* **Exercise objective**:
When a line below contains the string "yellow", show that line.

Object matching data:
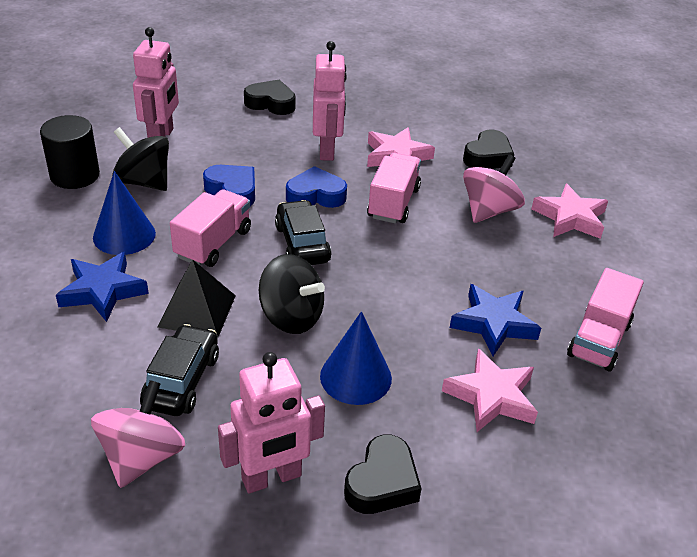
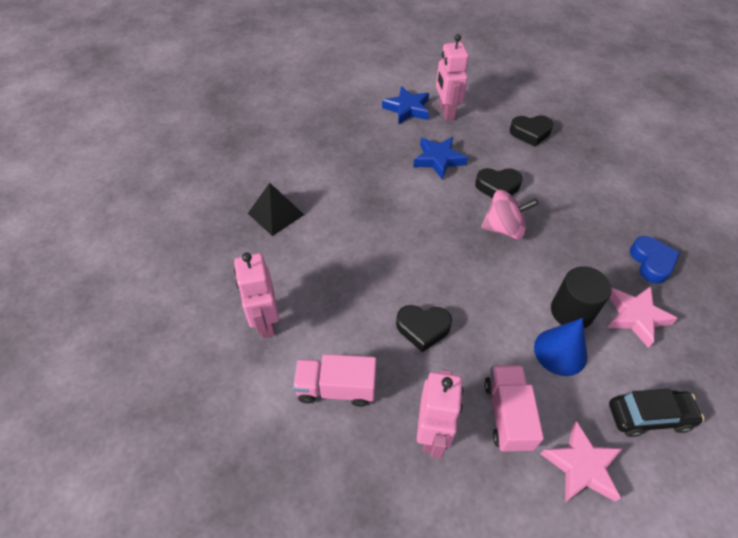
black car: 2 -> 1
black spinning top: 2 -> 0
blue cone: 2 -> 1
blue heart: 2 -> 1
pink spinning top: 2 -> 1
pink star: 3 -> 2
pink truck: 3 -> 2

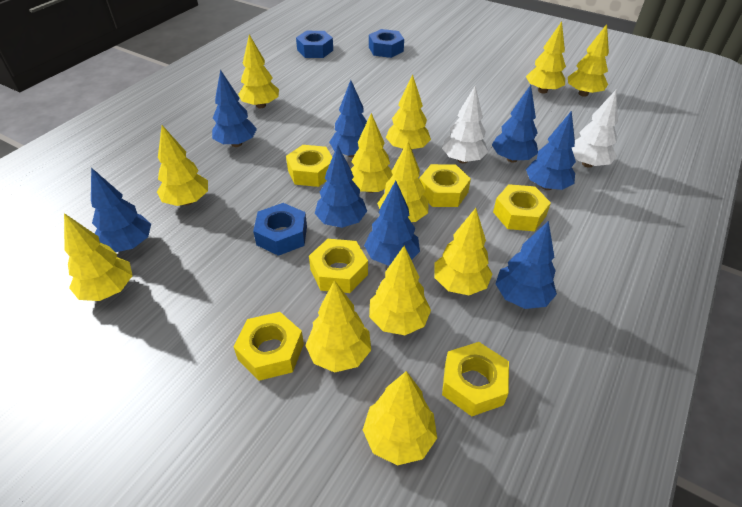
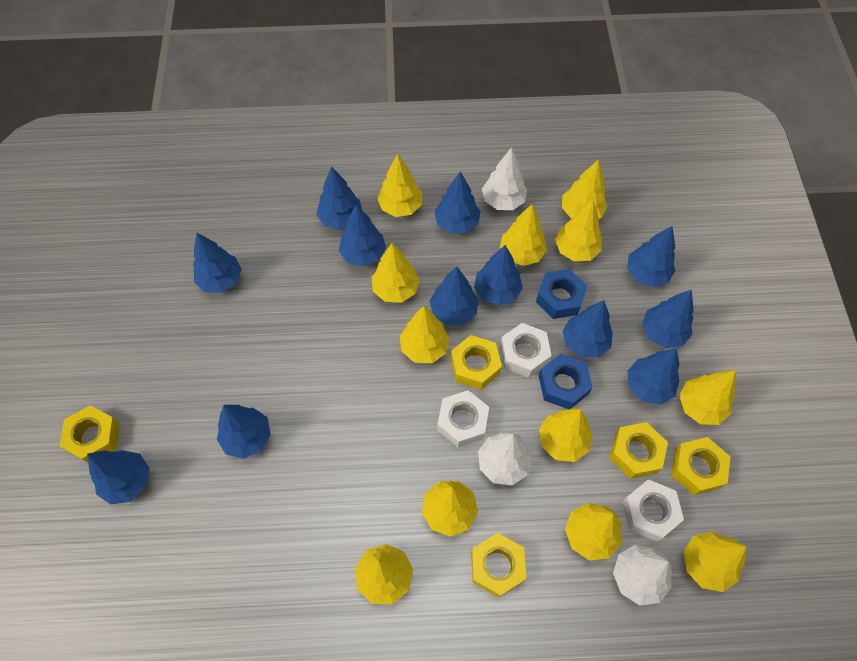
blue nut: 3 -> 2
blue tree: 8 -> 12
white nut: 0 -> 3
white tree: 2 -> 3
yellow nut: 6 -> 5

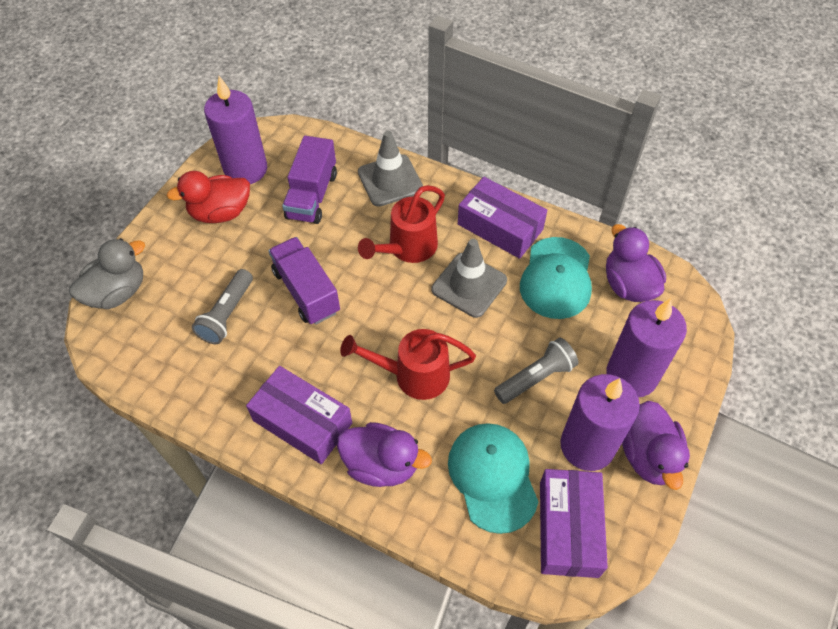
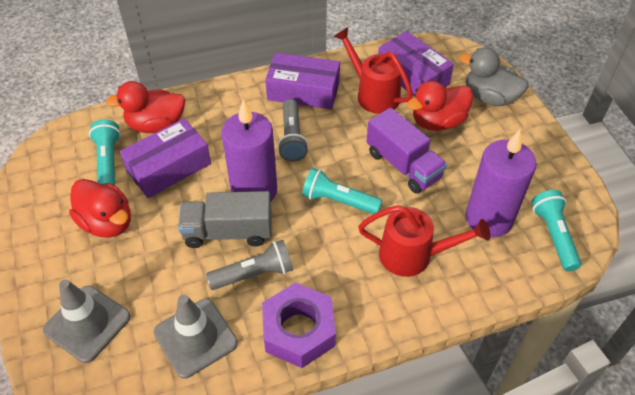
grey truck: 0 -> 1
purple candle: 3 -> 2
purple duck: 3 -> 0
purple nut: 0 -> 1
purple truck: 2 -> 1
red duck: 1 -> 3
turquoise cap: 2 -> 0
turquoise flashlight: 0 -> 3

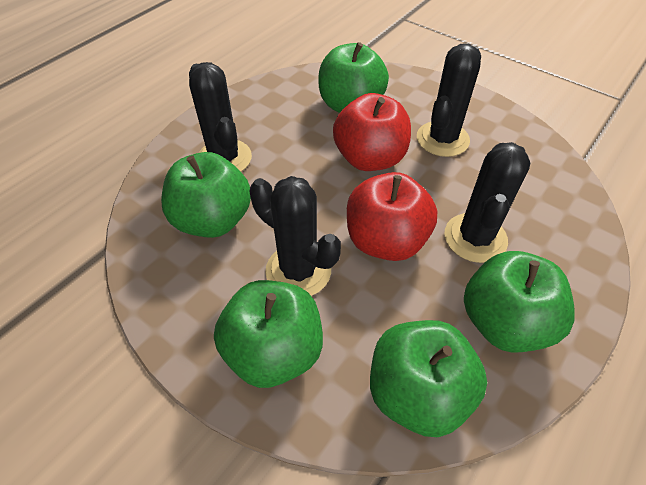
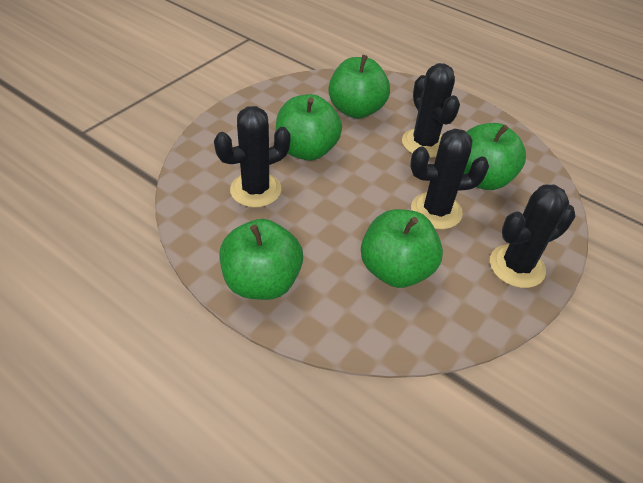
red apple: 2 -> 0

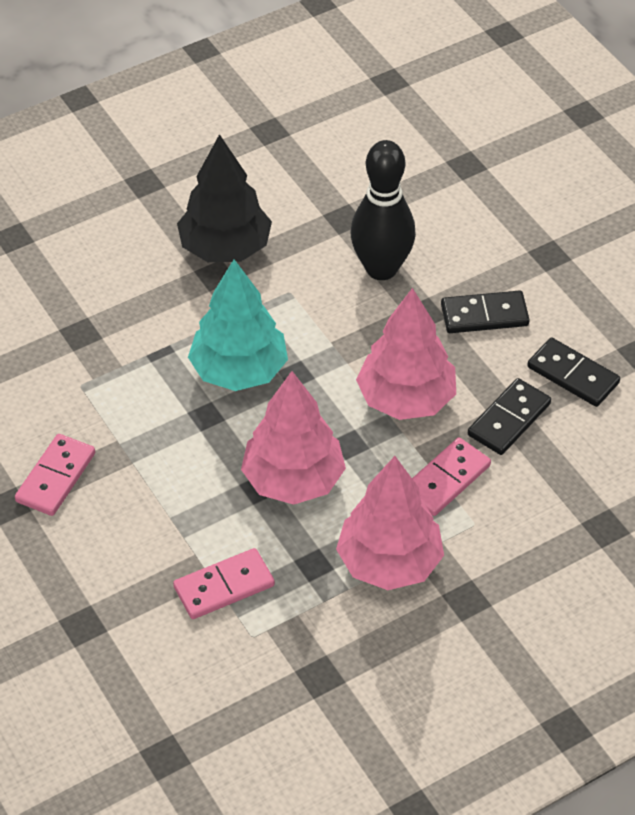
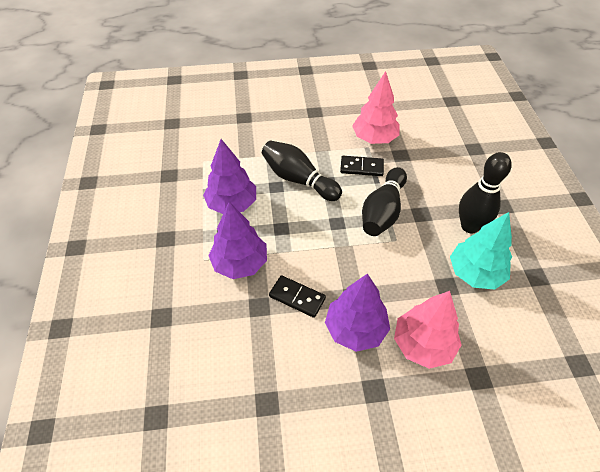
black bowling pin: 1 -> 3
black domino: 3 -> 2
black tree: 1 -> 0
pink domino: 3 -> 0
pink tree: 3 -> 2
purple tree: 0 -> 3

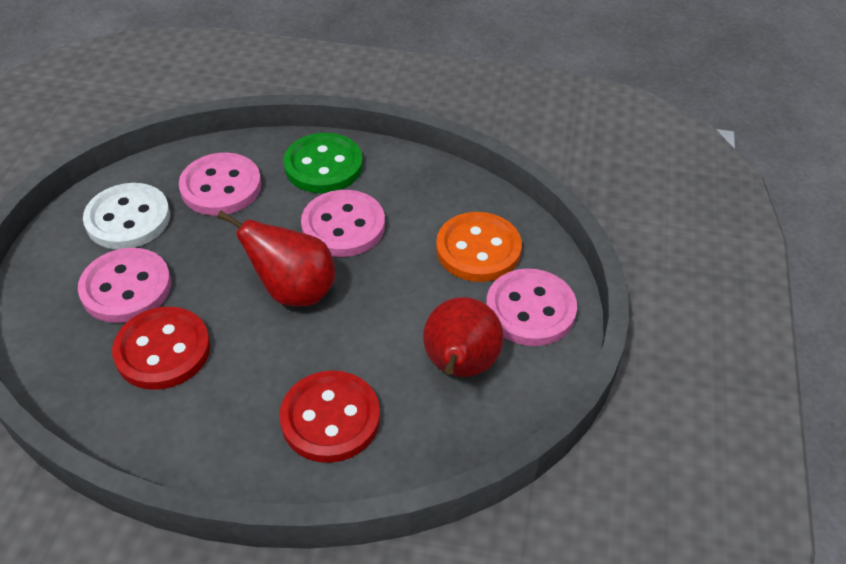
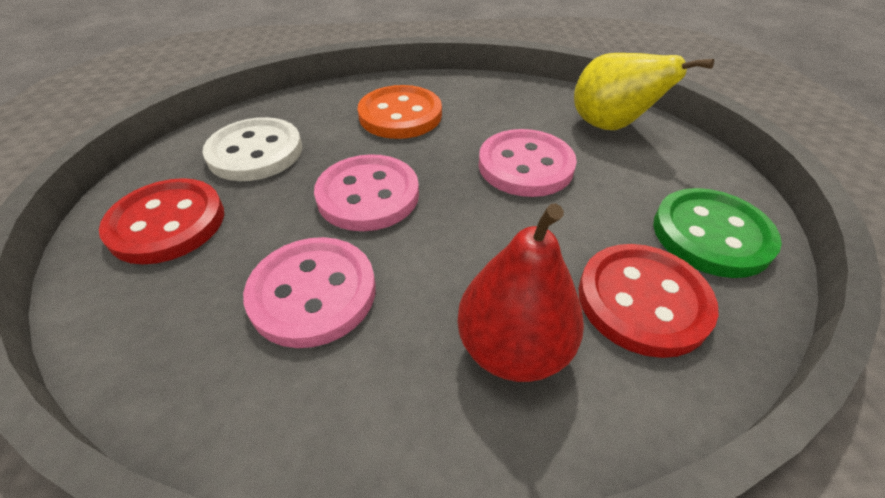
pink button: 4 -> 3
red pear: 2 -> 1
yellow pear: 0 -> 1

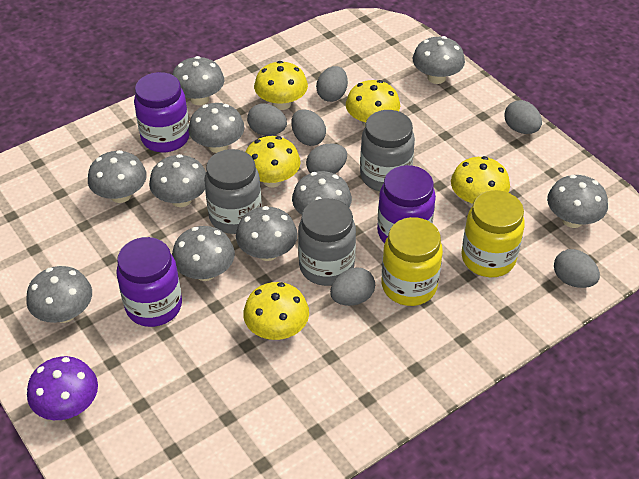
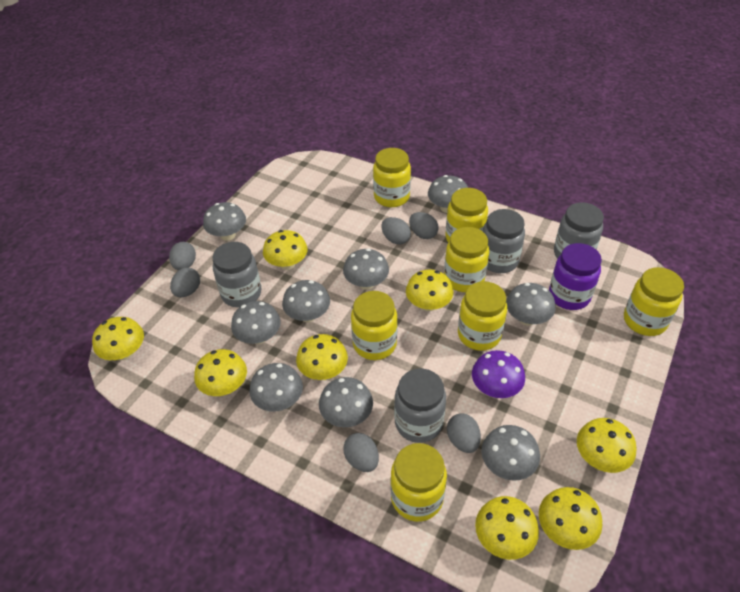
grey egg: 7 -> 6
grey jar: 3 -> 4
grey mushroom: 10 -> 9
purple jar: 3 -> 1
yellow jar: 2 -> 7
yellow mushroom: 5 -> 8

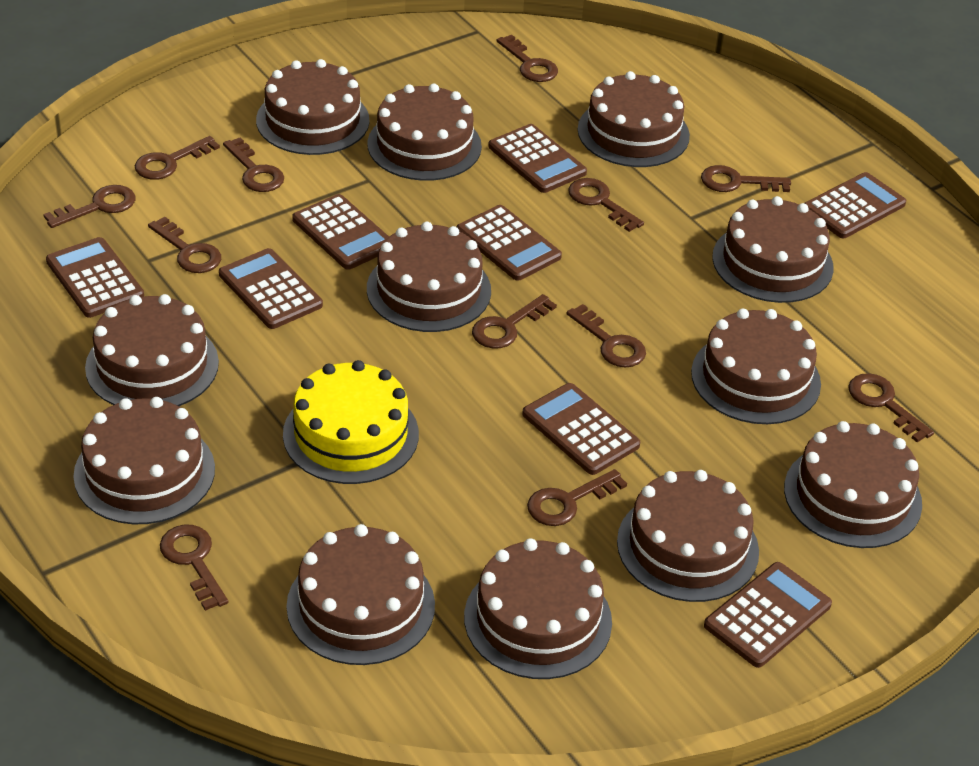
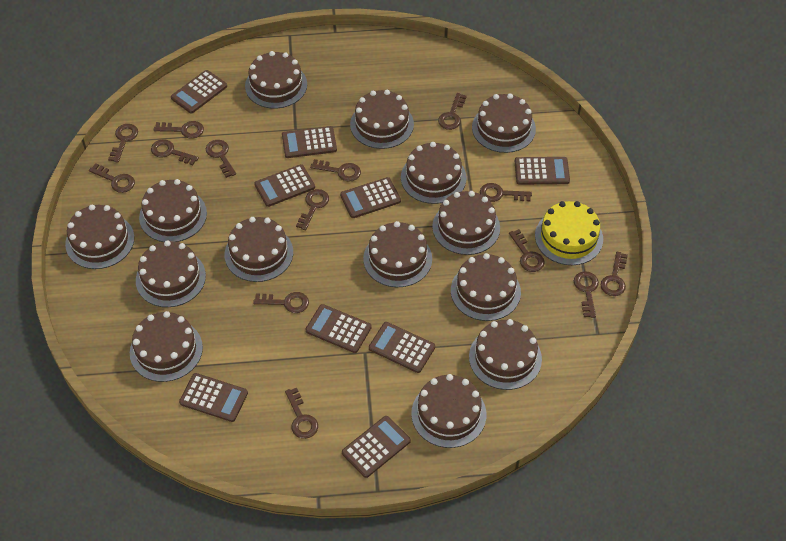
brown cake: 12 -> 14
brown calculator: 8 -> 9
brown key: 12 -> 14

* **Output of the exercise**:
yellow nut: 6 -> 5
yellow pear: 0 -> 1
yellow jar: 2 -> 7
yellow mushroom: 5 -> 8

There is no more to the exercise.